# [EXERCISE AIM]
Your job is to give again, exactly and with no additions, the lines in the records below from the one with "orange star: rotated" through the one with "cyan hexagon: moved 1 px right, 2 px up", both included. Omit the pictures.

────

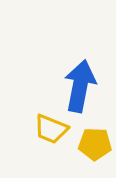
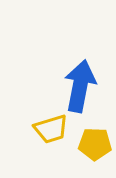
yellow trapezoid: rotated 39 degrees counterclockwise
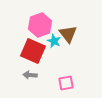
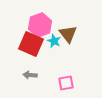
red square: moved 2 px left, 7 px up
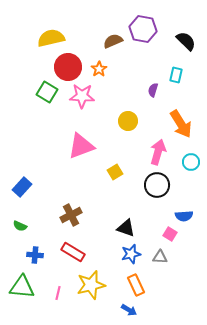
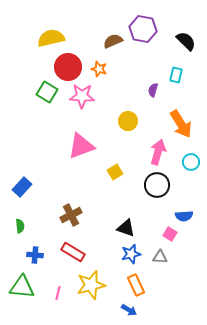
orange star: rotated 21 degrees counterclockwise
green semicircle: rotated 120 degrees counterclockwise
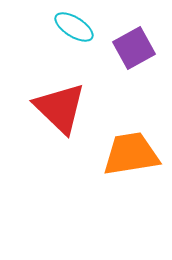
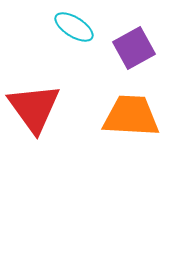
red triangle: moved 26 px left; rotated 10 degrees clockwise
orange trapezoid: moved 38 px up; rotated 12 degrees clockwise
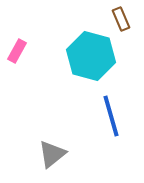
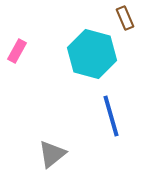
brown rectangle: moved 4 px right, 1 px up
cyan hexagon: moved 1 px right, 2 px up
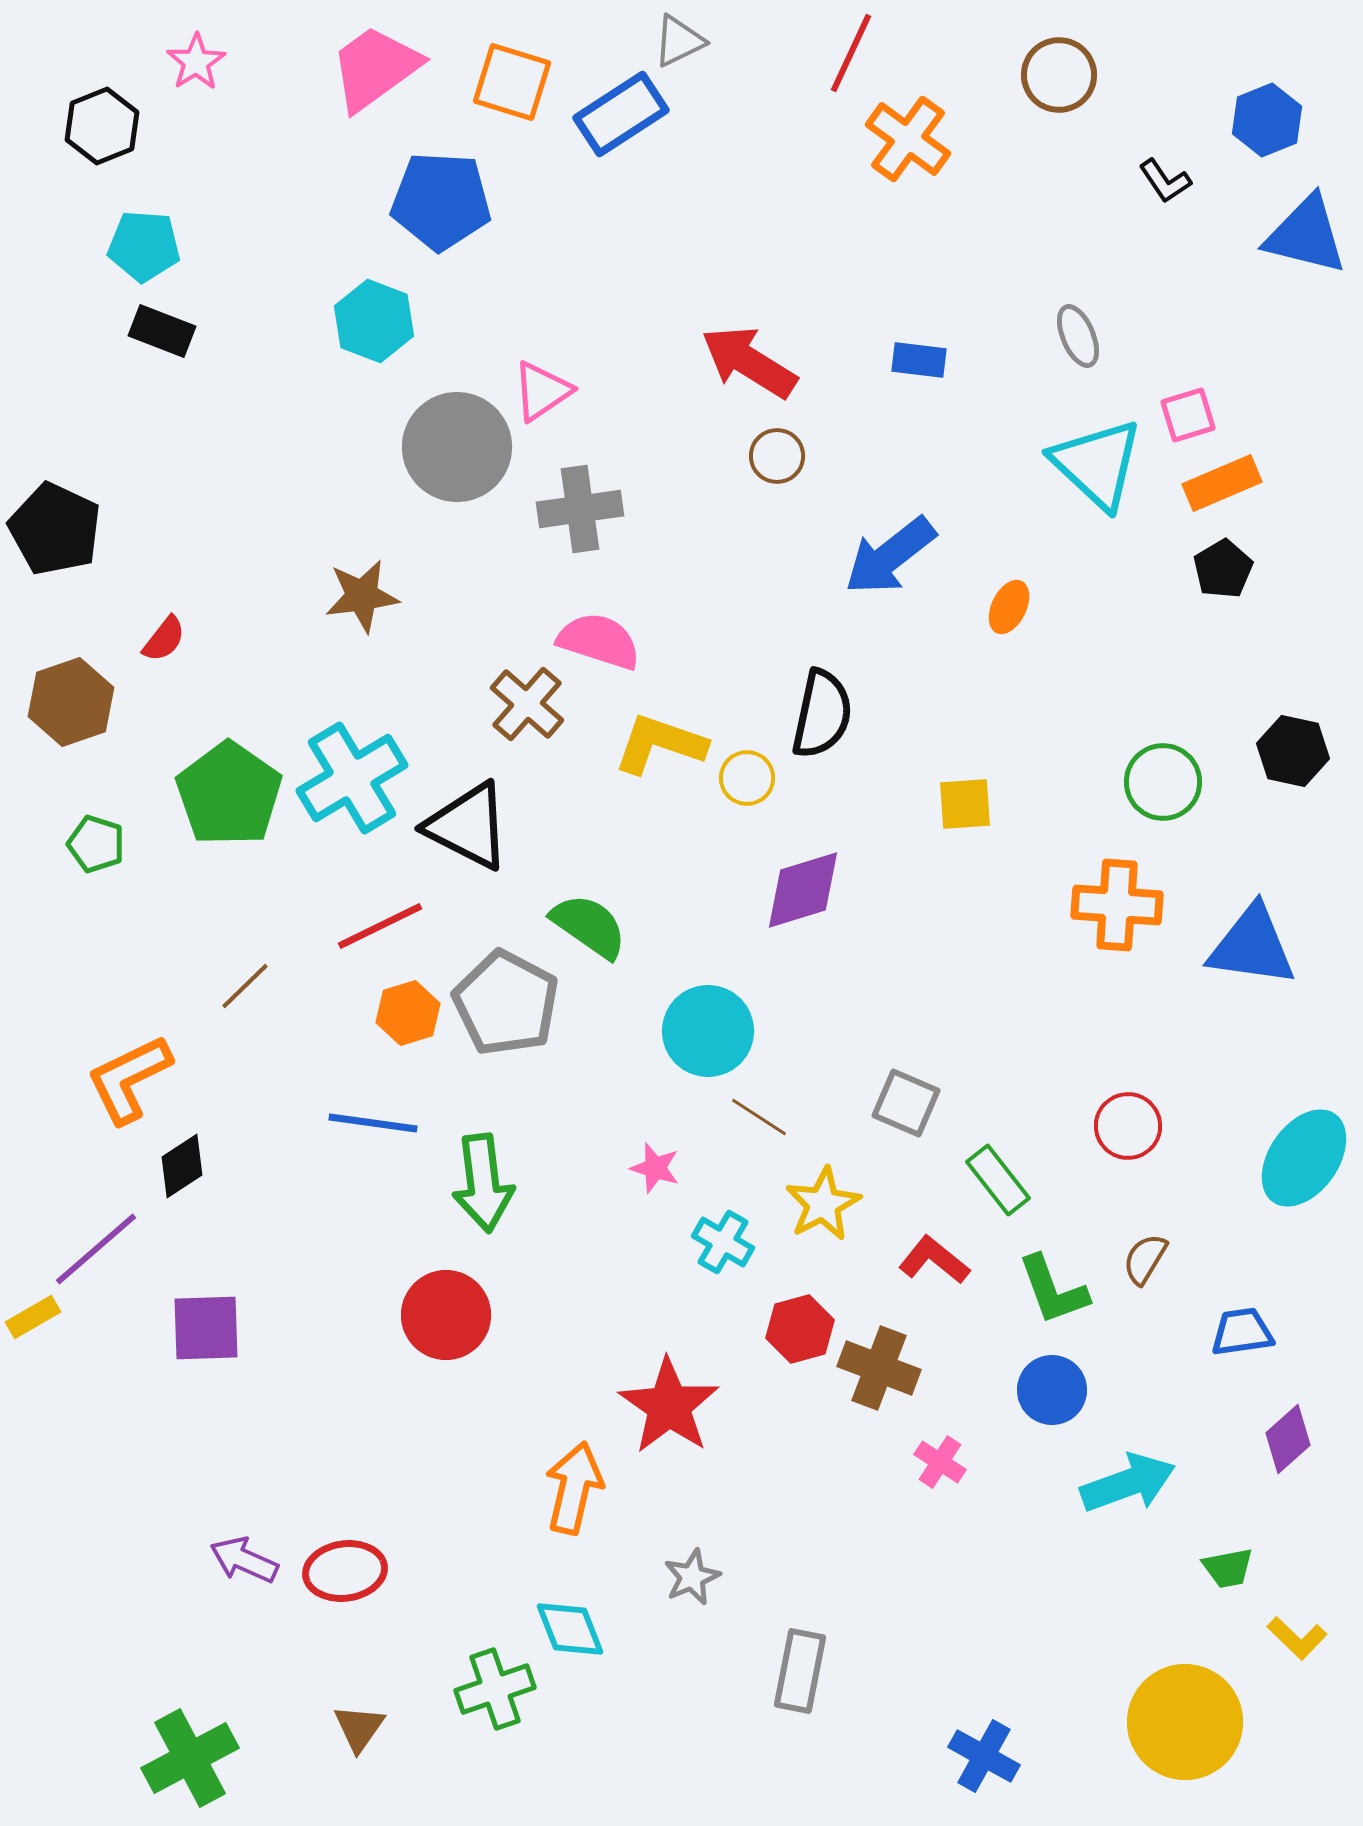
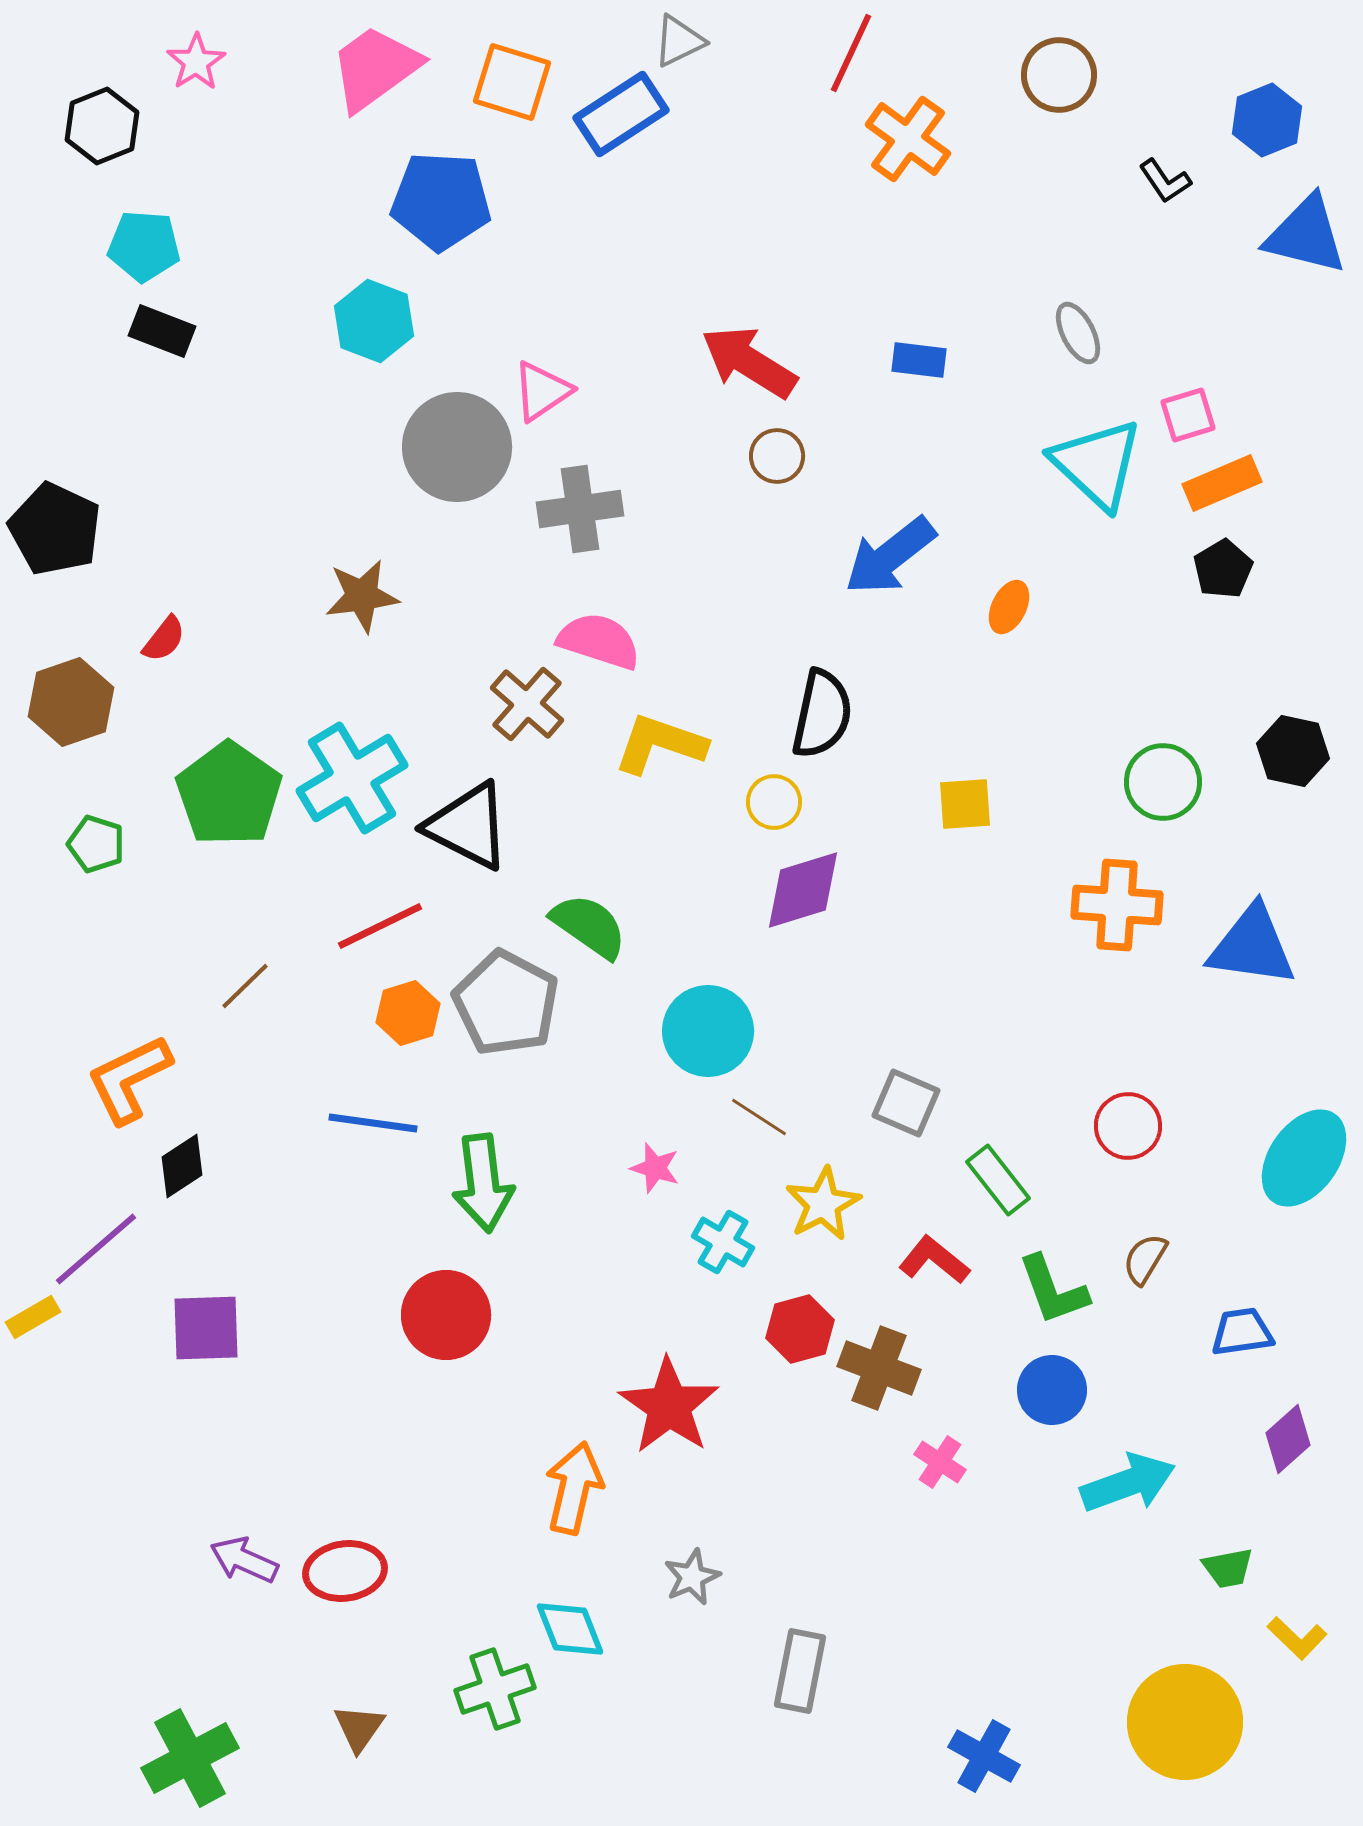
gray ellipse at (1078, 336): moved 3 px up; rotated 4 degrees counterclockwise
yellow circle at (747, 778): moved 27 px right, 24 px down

────

# [ANSWER BELOW]
orange star: rotated 21 degrees counterclockwise
green semicircle: rotated 120 degrees counterclockwise
red triangle: moved 26 px left; rotated 10 degrees clockwise
orange trapezoid: moved 38 px up; rotated 12 degrees clockwise
brown rectangle: moved 4 px right, 1 px up
cyan hexagon: moved 1 px right, 2 px up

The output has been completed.